> _WHAT NEEDS TO BE DONE_:
Retype exactly what runs from the first line of the data to the line with "The beignet [bleu]", keeping both of those lines and skipping pictures.
-- AVAILABLE DATA follows --
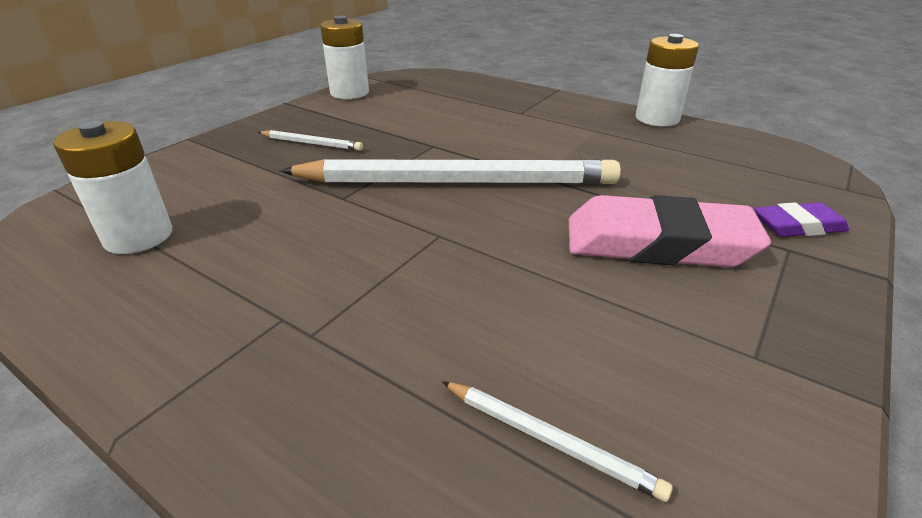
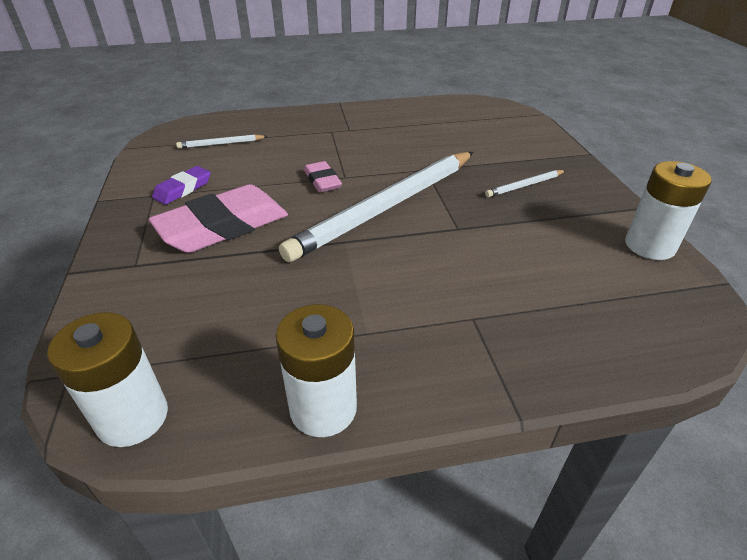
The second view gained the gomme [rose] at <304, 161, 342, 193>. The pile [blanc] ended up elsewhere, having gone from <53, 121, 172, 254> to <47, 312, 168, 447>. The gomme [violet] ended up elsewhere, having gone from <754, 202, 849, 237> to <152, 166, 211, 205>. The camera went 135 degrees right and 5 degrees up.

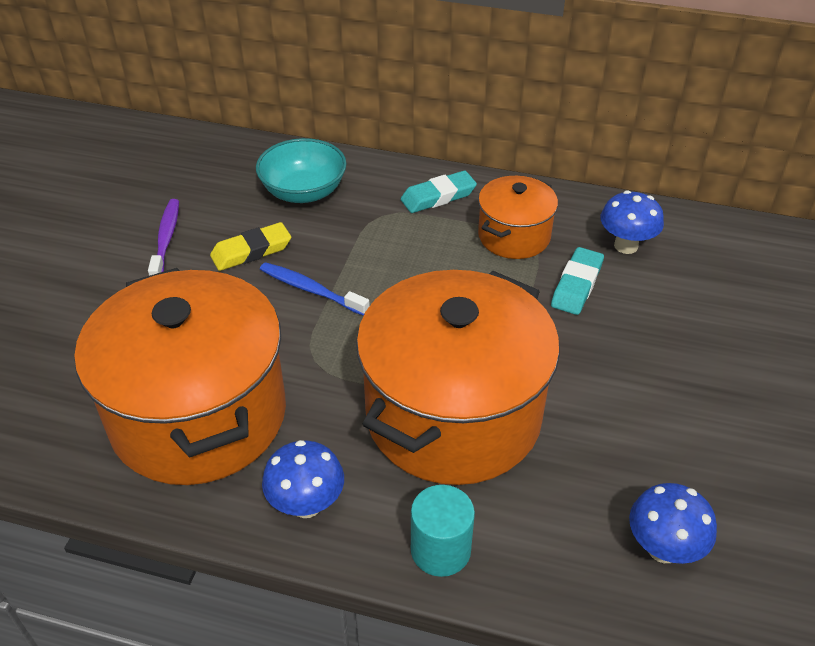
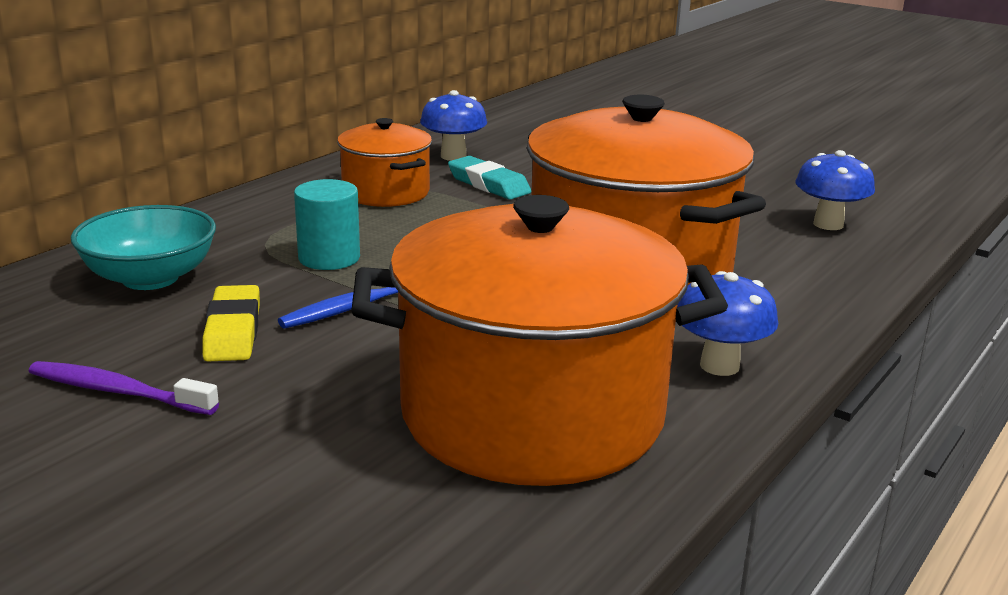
The second view lost the gomme [turquoise] at <401, 171, 477, 213>. The cylindre [turquoise] ended up elsewhere, having gone from <411, 485, 475, 577> to <294, 179, 360, 270>. The camera went 70 degrees left and 20 degrees down.

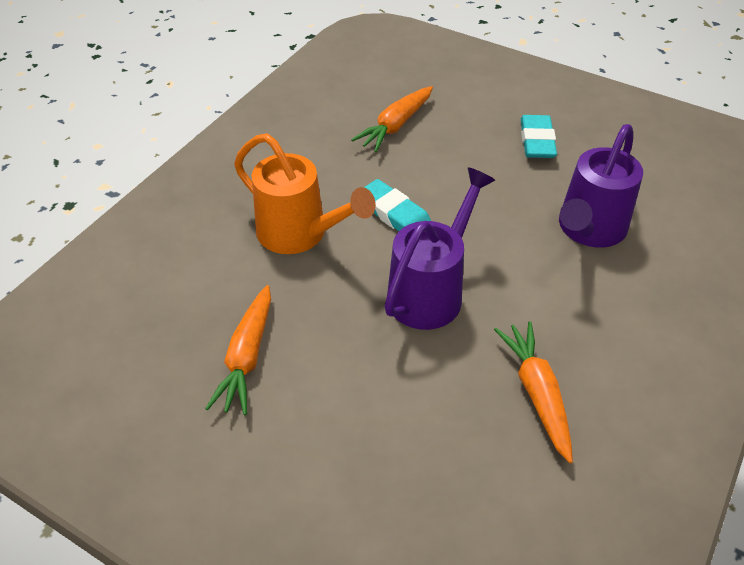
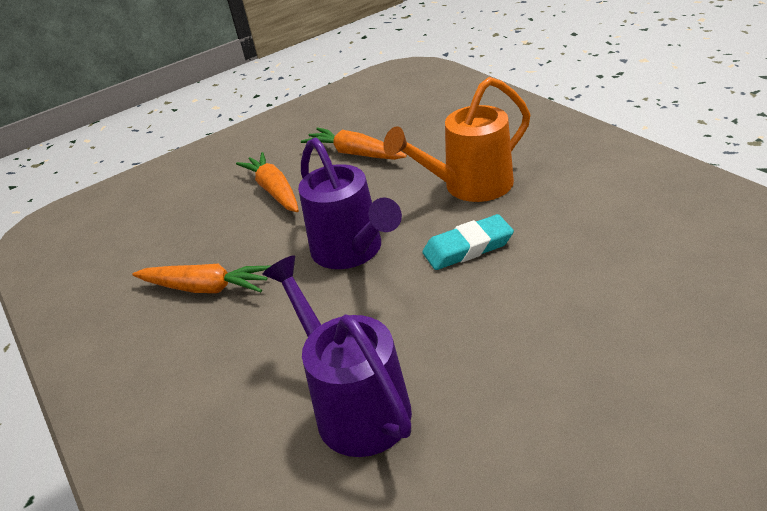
The second view lost the gomme [turquoise] at <521, 115, 557, 158>. The carotte [orange] ended up elsewhere, having gone from <351, 86, 433, 152> to <236, 152, 299, 212>. The camera went 120 degrees right and 10 degrees down.

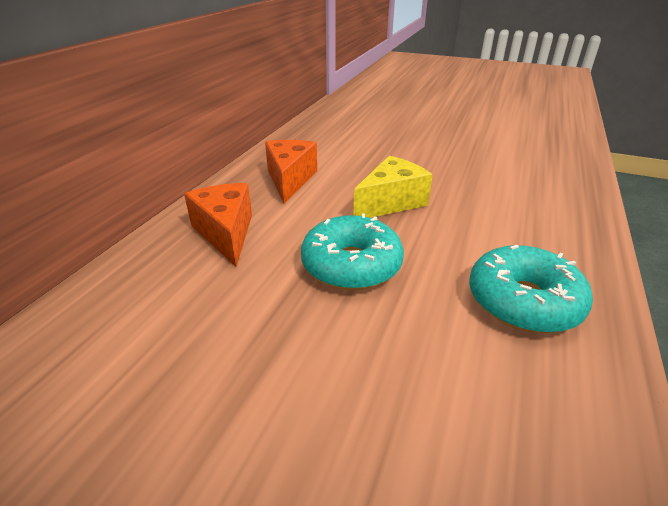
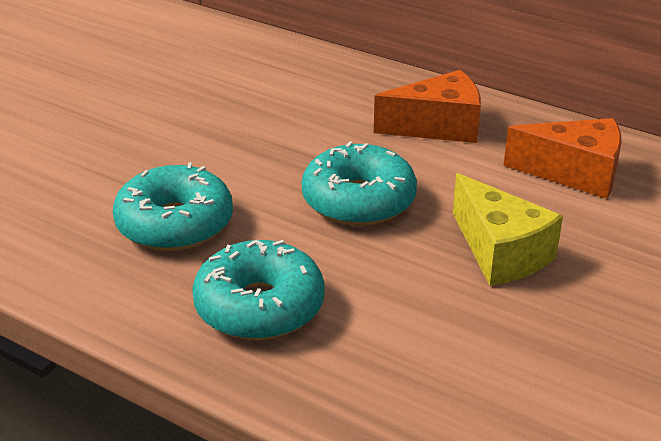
The second view gained the beignet [turquoise] at <113, 162, 233, 251>. The camera went 100 degrees right and 0 degrees up.

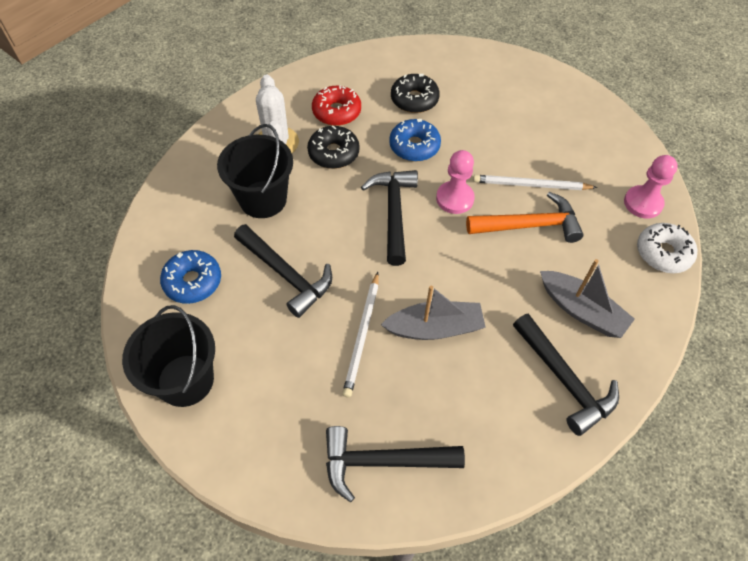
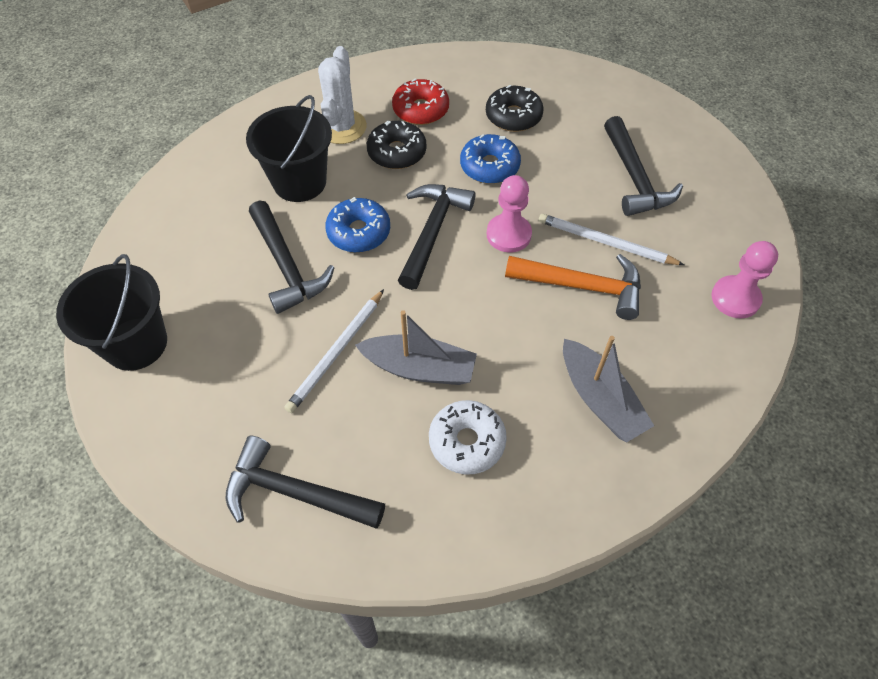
The beignet [bleu] ended up elsewhere, having gone from <160, 250, 221, 304> to <325, 197, 390, 253>. The marteau [noir] ended up elsewhere, having gone from <513, 314, 619, 436> to <604, 116, 683, 216>. The beignet [blanc] ended up elsewhere, having gone from <637, 223, 697, 273> to <429, 400, 507, 474>. The camera went 20 degrees right and 0 degrees up.

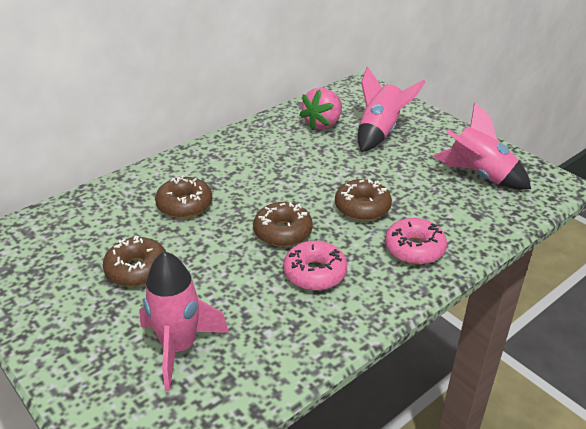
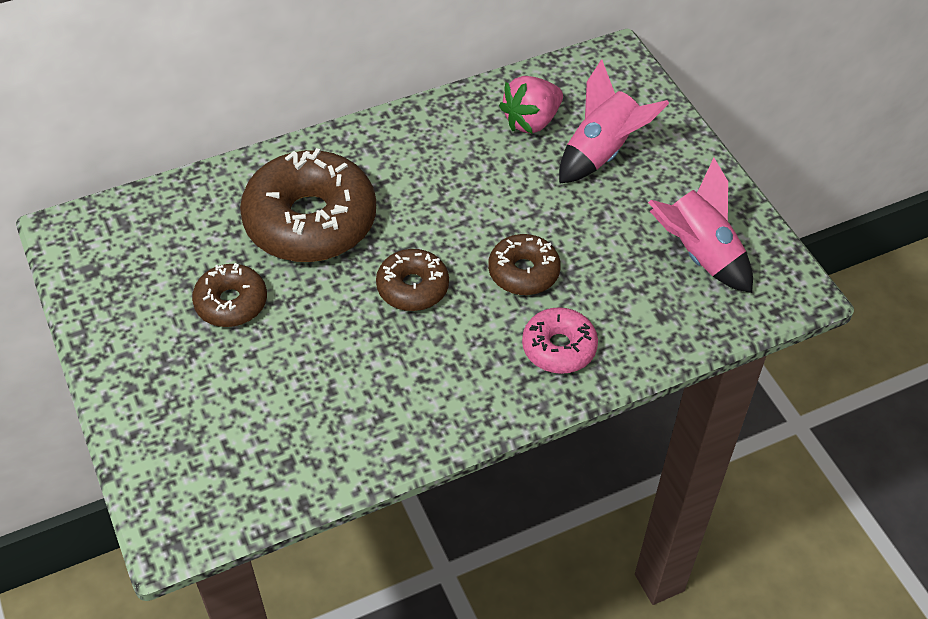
The second view lost the fusée [rose] at <139, 251, 229, 391>. The second view lost the beignet [rose] at <283, 241, 347, 291>. The size of the beignet [marron] at <155, 176, 212, 218> changed by a factor of 1.91. The camera went 15 degrees right and 15 degrees up.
-- AVAILABLE DATA concluded --
> _TASK RESULT_:
The second view gained the gomme [rose] at <304, 161, 342, 193>. The pile [blanc] ended up elsewhere, having gone from <53, 121, 172, 254> to <47, 312, 168, 447>. The gomme [violet] ended up elsewhere, having gone from <754, 202, 849, 237> to <152, 166, 211, 205>. The camera went 135 degrees right and 5 degrees up.

The second view lost the gomme [turquoise] at <401, 171, 477, 213>. The cylindre [turquoise] ended up elsewhere, having gone from <411, 485, 475, 577> to <294, 179, 360, 270>. The camera went 70 degrees left and 20 degrees down.

The second view lost the gomme [turquoise] at <521, 115, 557, 158>. The carotte [orange] ended up elsewhere, having gone from <351, 86, 433, 152> to <236, 152, 299, 212>. The camera went 120 degrees right and 10 degrees down.

The second view gained the beignet [turquoise] at <113, 162, 233, 251>. The camera went 100 degrees right and 0 degrees up.

The beignet [bleu] ended up elsewhere, having gone from <160, 250, 221, 304> to <325, 197, 390, 253>. The marteau [noir] ended up elsewhere, having gone from <513, 314, 619, 436> to <604, 116, 683, 216>. The beignet [blanc] ended up elsewhere, having gone from <637, 223, 697, 273> to <429, 400, 507, 474>. The camera went 20 degrees right and 0 degrees up.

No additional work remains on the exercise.